**WORK ORDER:** Return only that part of the material below which starts with the line containing "(151, 327) = (270, 213): brown" and goes on through the line containing "(310, 120) = (454, 88): purple", restated exactly.

:: SOURCE RECORDS

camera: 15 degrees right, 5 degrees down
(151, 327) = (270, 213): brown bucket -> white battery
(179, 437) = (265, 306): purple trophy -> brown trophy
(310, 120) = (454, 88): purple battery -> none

::::
:: SOURCE RECORDS

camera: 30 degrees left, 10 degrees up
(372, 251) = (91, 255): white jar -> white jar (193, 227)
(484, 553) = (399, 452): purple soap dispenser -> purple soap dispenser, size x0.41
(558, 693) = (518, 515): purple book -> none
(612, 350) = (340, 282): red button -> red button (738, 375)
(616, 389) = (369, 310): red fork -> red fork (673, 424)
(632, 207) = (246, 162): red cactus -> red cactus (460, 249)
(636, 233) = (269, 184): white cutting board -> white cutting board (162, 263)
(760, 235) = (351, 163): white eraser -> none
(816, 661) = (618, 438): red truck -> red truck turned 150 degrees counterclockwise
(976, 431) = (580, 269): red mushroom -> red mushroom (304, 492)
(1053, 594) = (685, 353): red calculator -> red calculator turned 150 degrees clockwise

::::

**WORKED SOLUTION:**
(151, 327) = (270, 213): brown bucket -> white battery
(179, 437) = (265, 306): purple trophy -> brown trophy
(310, 120) = (454, 88): purple battery -> none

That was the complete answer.